### Problem requirements
Which lines below fall between the one containing "red glasses [457,394,527,442]" and the one containing "grey cone [731,129,777,188] -> none"? Repeat them exactly, counting both of those lines, and add nothing else.

### Task data
********
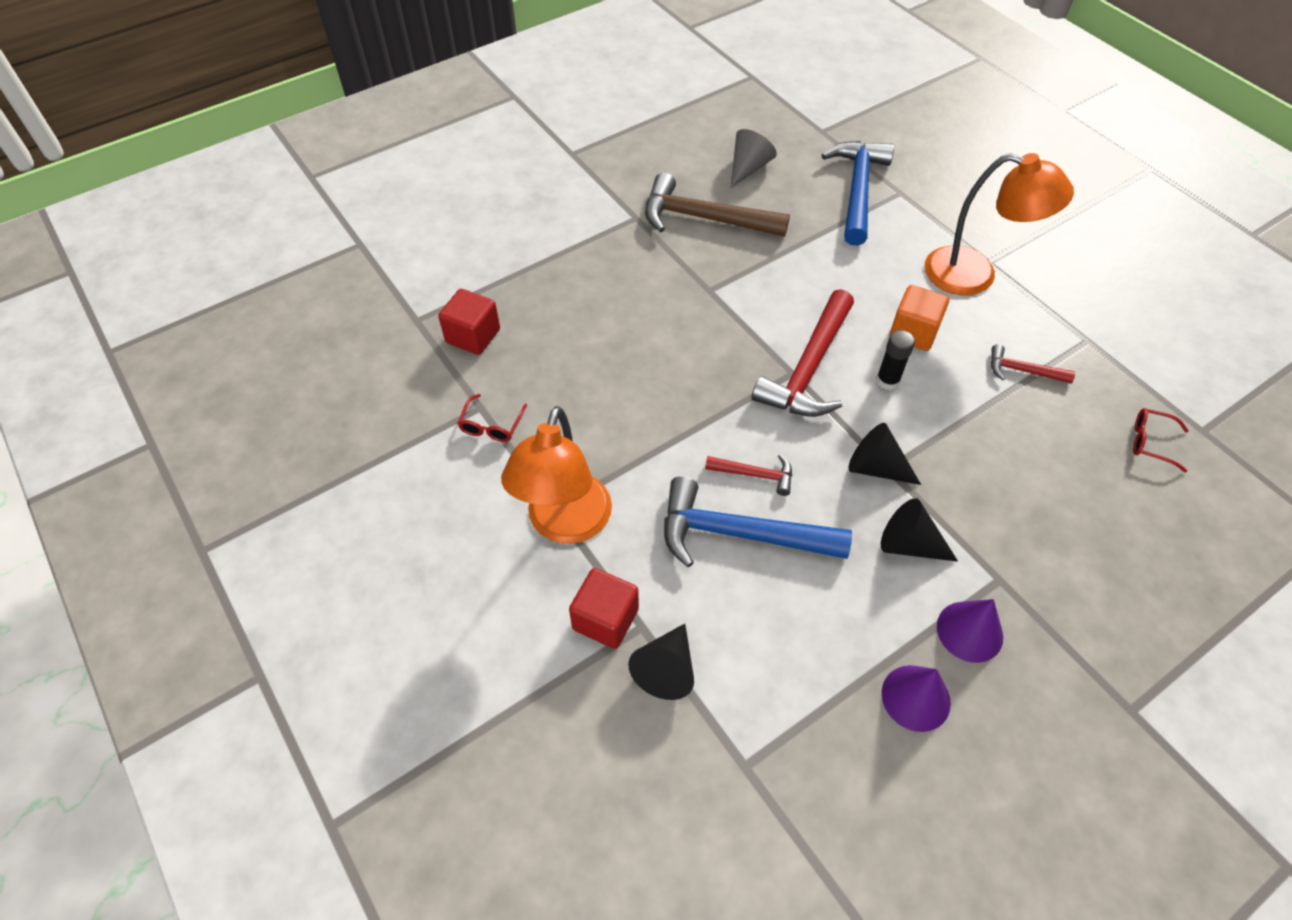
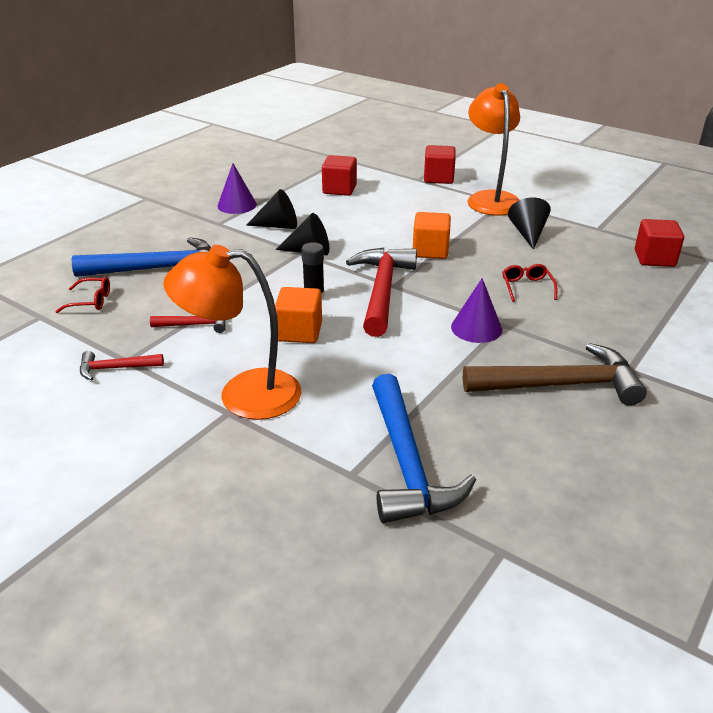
camera: 160 degrees right, 20 degrees down
red glasses [457,394,527,442] -> red glasses moved to [502,264,557,302]
black cone [628,624,694,700] -> black cone moved to [508,198,551,250]
blue hammer [664,476,852,567] -> blue hammer moved to [72,237,211,277]
red hammer [705,454,792,496] -> red hammer moved to [80,351,164,380]
grey cone [731,129,777,188] -> none
purple cone [882,665,951,732] -> purple cone moved to [451,278,502,343]
none -> red cube [322,155,357,196]
none -> orange cube [413,212,451,259]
********
### Answer to this problem
red glasses [457,394,527,442] -> red glasses moved to [502,264,557,302]
black cone [628,624,694,700] -> black cone moved to [508,198,551,250]
blue hammer [664,476,852,567] -> blue hammer moved to [72,237,211,277]
red hammer [705,454,792,496] -> red hammer moved to [80,351,164,380]
grey cone [731,129,777,188] -> none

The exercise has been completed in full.